### Exercise materials
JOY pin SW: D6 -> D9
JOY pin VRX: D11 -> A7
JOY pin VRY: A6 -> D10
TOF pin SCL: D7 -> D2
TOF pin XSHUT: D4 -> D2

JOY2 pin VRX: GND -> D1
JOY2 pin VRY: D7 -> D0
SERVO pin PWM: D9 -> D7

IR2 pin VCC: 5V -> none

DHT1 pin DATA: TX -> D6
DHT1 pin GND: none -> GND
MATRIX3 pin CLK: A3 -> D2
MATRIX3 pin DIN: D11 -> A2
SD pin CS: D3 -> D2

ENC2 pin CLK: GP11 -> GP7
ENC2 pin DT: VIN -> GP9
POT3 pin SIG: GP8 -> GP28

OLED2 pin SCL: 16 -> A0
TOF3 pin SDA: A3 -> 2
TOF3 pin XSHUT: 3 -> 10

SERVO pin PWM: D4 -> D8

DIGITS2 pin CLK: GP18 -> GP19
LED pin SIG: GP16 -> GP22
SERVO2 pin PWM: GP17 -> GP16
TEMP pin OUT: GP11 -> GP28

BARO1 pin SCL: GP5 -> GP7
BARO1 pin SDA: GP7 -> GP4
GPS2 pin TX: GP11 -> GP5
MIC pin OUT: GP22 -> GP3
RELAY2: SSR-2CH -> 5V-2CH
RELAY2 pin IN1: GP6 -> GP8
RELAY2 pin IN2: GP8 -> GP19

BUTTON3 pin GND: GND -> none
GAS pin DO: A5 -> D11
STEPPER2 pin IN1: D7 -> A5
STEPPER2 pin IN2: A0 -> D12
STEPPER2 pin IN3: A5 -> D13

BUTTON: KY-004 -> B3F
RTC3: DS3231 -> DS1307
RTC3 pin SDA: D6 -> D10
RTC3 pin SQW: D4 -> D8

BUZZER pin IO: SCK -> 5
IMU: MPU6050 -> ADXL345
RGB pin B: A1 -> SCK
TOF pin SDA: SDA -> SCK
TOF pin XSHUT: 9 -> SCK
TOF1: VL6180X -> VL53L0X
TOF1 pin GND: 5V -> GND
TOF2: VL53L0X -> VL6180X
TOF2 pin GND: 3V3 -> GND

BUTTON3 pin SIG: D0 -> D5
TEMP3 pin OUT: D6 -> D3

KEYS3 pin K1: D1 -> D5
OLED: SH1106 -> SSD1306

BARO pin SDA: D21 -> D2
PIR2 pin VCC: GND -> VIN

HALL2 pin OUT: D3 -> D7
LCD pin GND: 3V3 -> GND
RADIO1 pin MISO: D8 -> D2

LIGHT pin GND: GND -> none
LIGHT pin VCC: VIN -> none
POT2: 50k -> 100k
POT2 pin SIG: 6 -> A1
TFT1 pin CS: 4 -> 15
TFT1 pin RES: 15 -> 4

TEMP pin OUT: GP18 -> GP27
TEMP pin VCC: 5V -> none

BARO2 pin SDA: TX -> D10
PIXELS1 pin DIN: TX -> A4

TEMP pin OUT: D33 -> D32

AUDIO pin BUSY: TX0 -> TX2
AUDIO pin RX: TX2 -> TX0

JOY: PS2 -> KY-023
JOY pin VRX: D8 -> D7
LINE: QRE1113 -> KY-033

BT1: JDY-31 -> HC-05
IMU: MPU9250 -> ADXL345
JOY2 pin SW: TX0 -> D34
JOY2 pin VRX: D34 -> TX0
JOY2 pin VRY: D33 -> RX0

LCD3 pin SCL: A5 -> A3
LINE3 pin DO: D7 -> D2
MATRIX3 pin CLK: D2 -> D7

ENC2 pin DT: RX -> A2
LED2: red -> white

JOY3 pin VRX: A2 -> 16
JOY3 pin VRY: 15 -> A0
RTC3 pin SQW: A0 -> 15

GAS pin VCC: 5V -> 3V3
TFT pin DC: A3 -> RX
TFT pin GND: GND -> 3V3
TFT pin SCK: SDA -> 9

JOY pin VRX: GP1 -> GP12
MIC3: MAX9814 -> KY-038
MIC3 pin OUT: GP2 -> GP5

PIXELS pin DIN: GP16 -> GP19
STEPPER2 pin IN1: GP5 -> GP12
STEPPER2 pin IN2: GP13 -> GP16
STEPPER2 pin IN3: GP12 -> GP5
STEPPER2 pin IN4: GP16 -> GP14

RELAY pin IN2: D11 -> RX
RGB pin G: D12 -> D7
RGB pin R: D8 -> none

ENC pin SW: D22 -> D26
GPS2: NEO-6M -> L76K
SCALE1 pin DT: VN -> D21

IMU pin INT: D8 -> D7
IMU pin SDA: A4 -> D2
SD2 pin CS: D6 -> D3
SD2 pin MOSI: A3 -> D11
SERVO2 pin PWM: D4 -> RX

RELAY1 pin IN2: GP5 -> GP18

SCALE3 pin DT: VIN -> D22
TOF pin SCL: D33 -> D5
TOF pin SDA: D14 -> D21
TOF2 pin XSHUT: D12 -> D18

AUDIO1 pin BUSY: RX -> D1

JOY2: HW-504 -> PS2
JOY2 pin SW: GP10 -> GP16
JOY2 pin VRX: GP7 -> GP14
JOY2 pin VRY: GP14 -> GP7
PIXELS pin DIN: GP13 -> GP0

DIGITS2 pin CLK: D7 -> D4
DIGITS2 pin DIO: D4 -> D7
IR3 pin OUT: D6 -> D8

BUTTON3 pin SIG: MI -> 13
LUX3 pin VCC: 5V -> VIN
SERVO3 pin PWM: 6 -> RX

### Problem description
Exactly the lines from the one containing "JOY2 pin SW: GP10 -> GP16" through the end of the records above are to be printed, and no others.

### Reply
JOY2 pin SW: GP10 -> GP16
JOY2 pin VRX: GP7 -> GP14
JOY2 pin VRY: GP14 -> GP7
PIXELS pin DIN: GP13 -> GP0

DIGITS2 pin CLK: D7 -> D4
DIGITS2 pin DIO: D4 -> D7
IR3 pin OUT: D6 -> D8

BUTTON3 pin SIG: MI -> 13
LUX3 pin VCC: 5V -> VIN
SERVO3 pin PWM: 6 -> RX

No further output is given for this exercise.